Among the entries below, the lines from the one with "(358, 348) = (298, 556): white" up to and including the one with "(434, 160) = (718, 398): yellow" are to be restated exactly, without pictures.
** Opening DATA UNDER STUDY block **
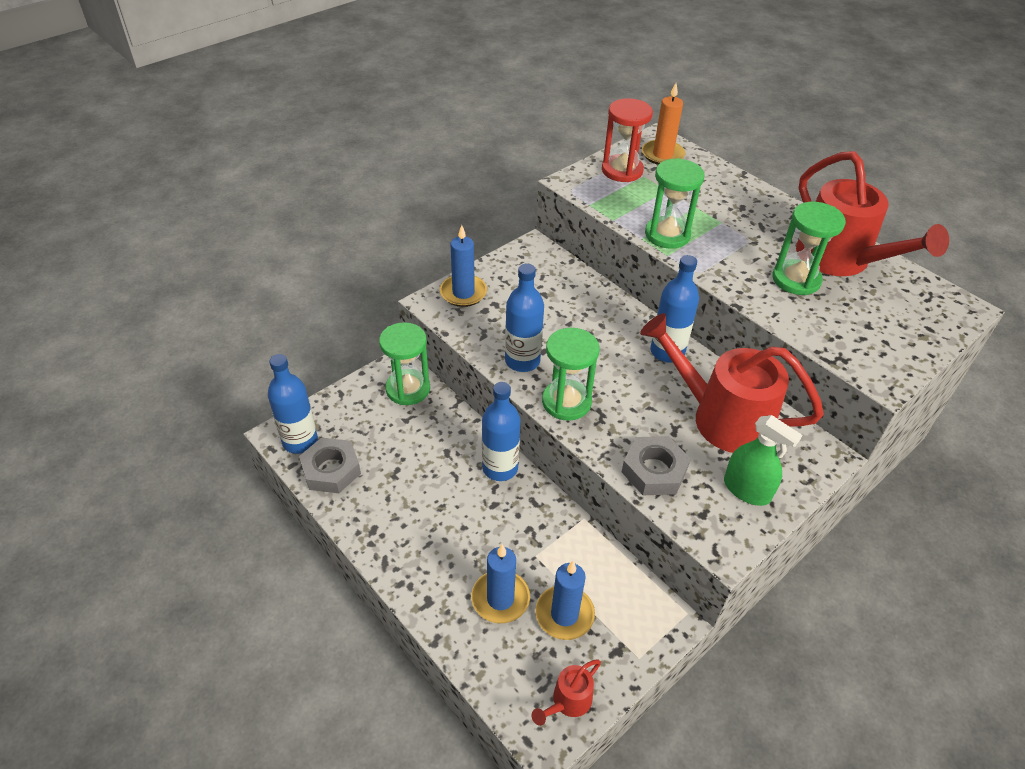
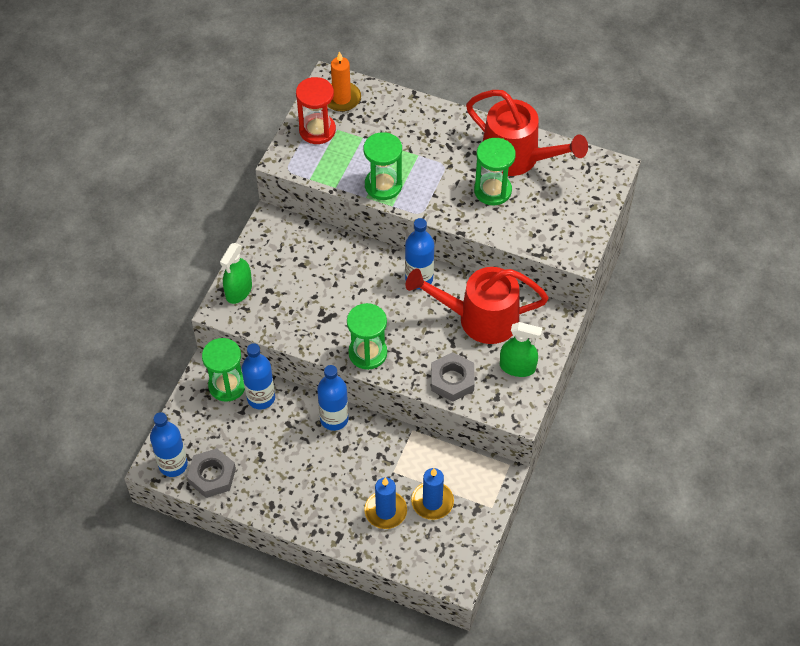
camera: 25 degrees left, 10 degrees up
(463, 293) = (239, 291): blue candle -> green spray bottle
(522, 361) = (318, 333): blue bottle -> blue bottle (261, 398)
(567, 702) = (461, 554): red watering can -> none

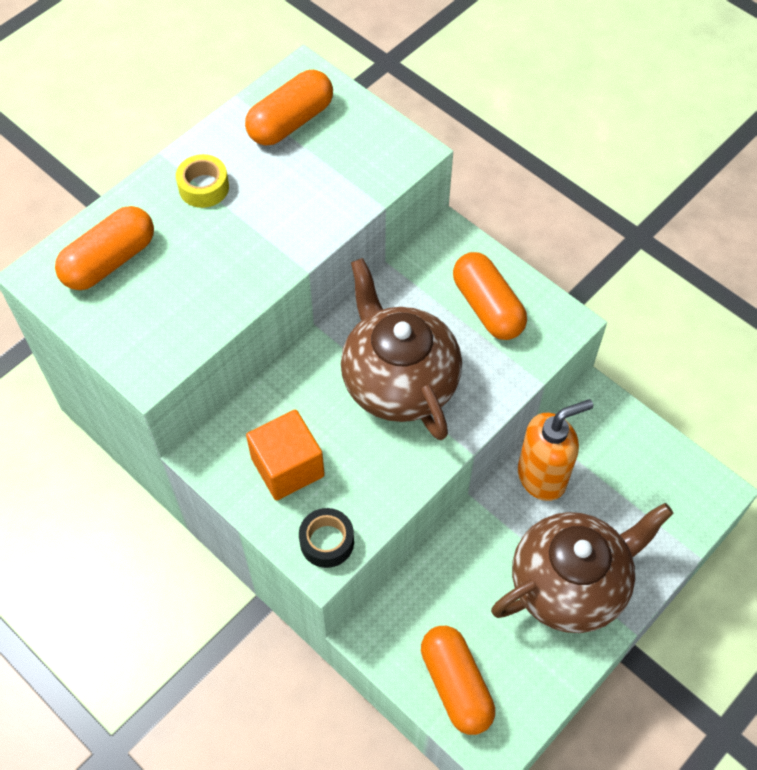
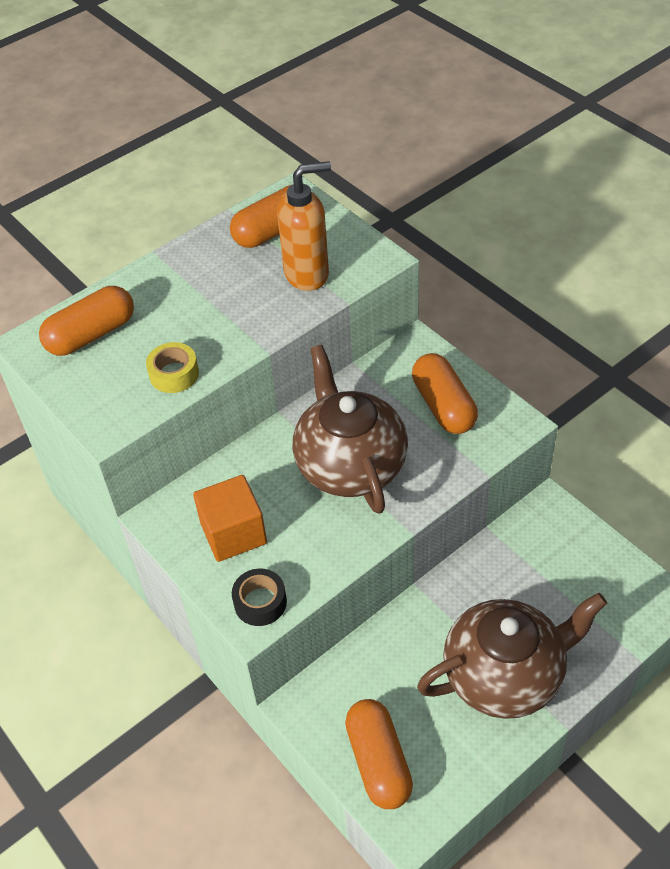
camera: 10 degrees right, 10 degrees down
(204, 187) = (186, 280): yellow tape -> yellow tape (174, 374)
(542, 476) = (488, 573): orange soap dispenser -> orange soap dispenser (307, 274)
** Closing DATA UNDER STUDY block **
** Opening DATA UNDER STUDY block **
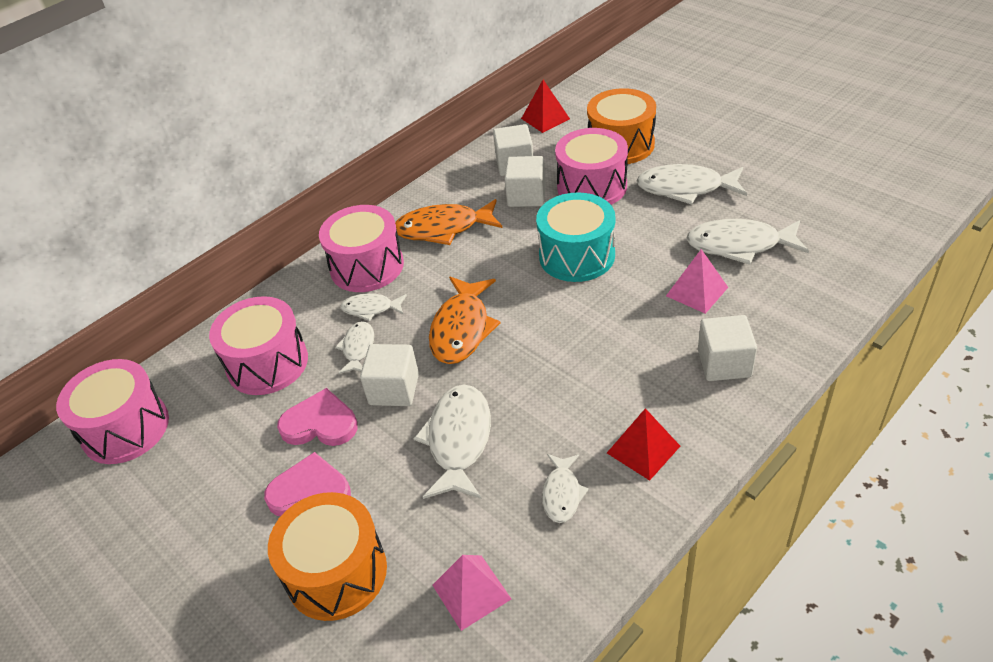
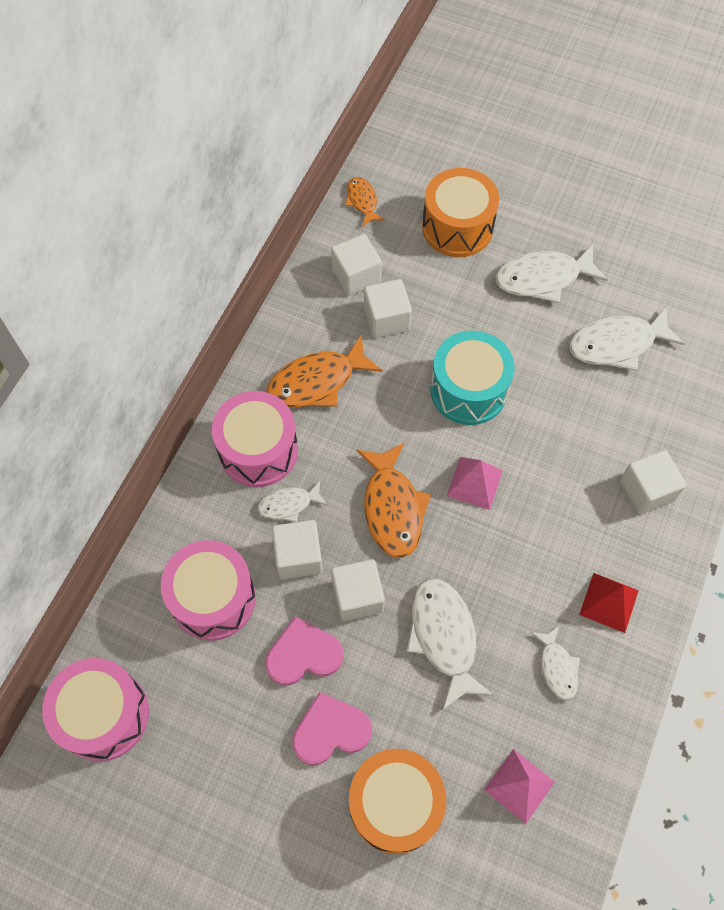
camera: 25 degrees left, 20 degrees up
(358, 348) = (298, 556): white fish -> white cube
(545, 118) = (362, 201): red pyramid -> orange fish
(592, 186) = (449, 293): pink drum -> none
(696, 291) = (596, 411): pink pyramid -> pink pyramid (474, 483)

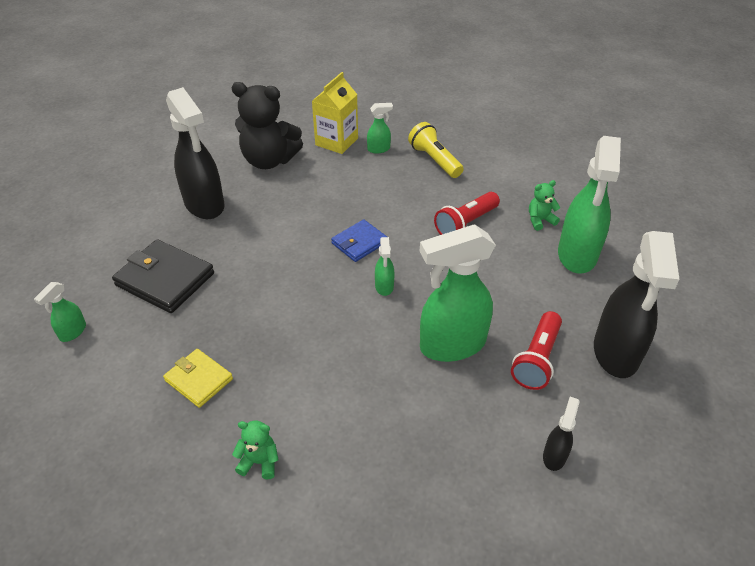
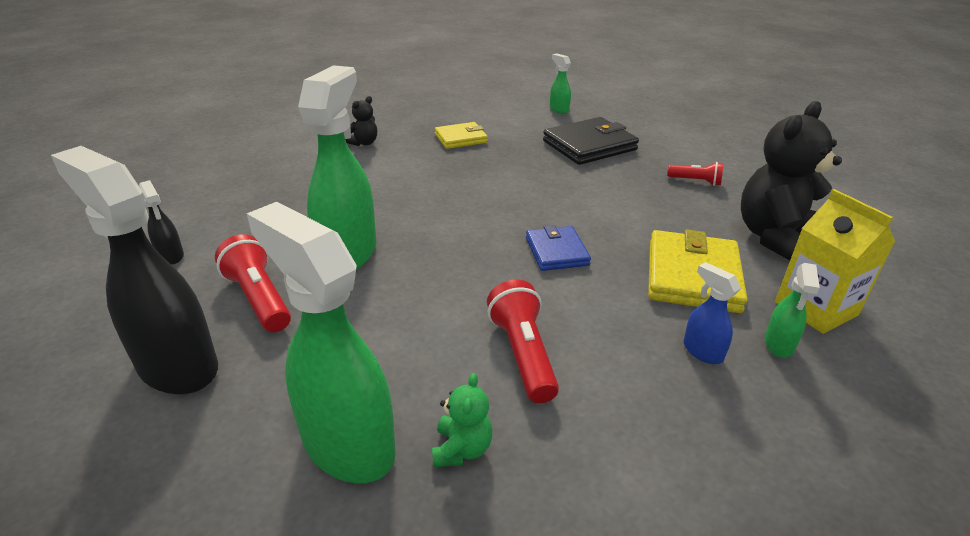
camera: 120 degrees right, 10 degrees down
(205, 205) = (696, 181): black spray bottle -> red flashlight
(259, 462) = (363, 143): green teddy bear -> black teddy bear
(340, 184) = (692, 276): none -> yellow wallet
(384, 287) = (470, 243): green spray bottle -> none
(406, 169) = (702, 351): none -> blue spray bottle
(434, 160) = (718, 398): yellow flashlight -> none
** Closing DATA UNDER STUDY block **
--- COMPLETED EXERCISE ---
(358, 348) = (298, 556): white fish -> white cube
(545, 118) = (362, 201): red pyramid -> orange fish
(592, 186) = (449, 293): pink drum -> none
(696, 291) = (596, 411): pink pyramid -> pink pyramid (474, 483)

camera: 120 degrees right, 10 degrees down
(205, 205) = (696, 181): black spray bottle -> red flashlight
(259, 462) = (363, 143): green teddy bear -> black teddy bear
(340, 184) = (692, 276): none -> yellow wallet
(384, 287) = (470, 243): green spray bottle -> none
(406, 169) = (702, 351): none -> blue spray bottle
(434, 160) = (718, 398): yellow flashlight -> none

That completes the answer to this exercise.